Work request
For each line below, check for the word "pink", then state how many lines contain it, with no other output.

Task input

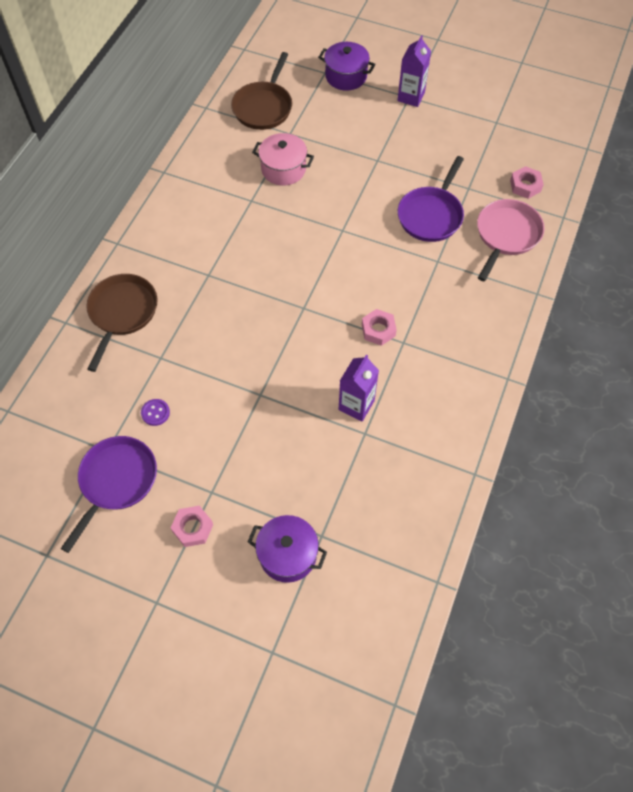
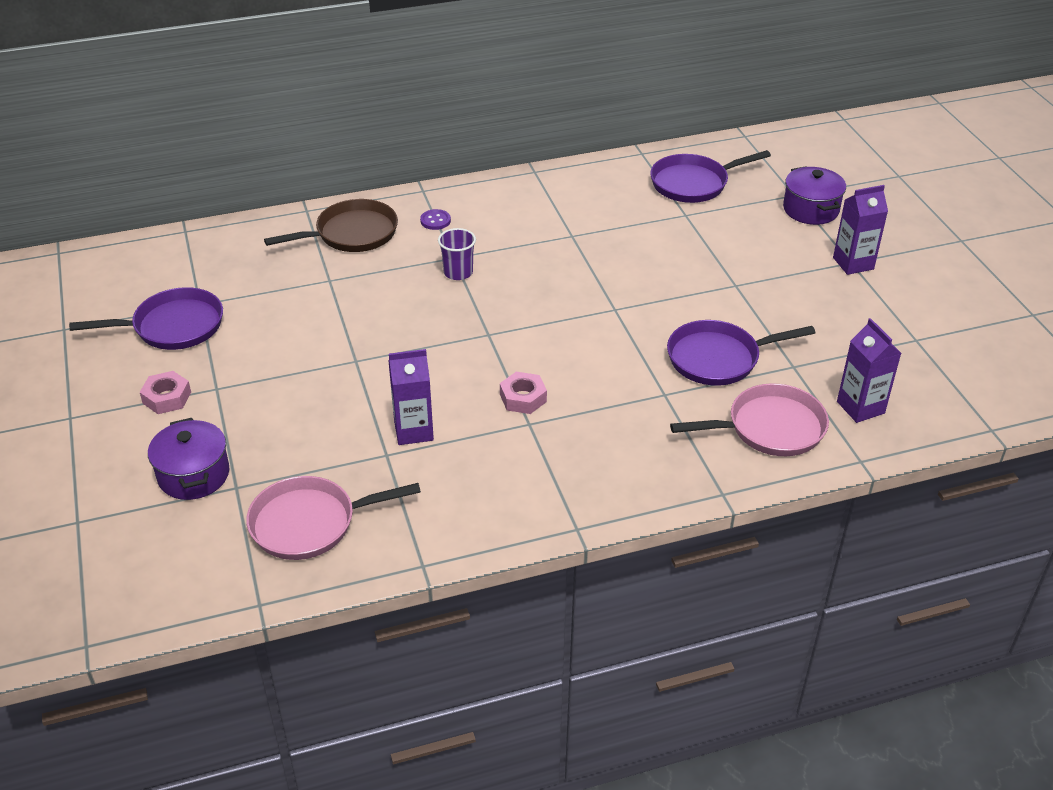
camera: 50 degrees right, 20 degrees down
purple button [141,399,170,426] -> purple button moved to [420,209,451,230]
brown pan [231,52,292,130] -> purple pan [650,150,771,203]
pink pot [252,133,314,186] -> none
pink nut [510,166,544,199] -> purple carton [837,318,901,423]
none -> pink pan [246,476,421,560]
none -> purple cup [438,228,476,280]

Solution to the exercise
3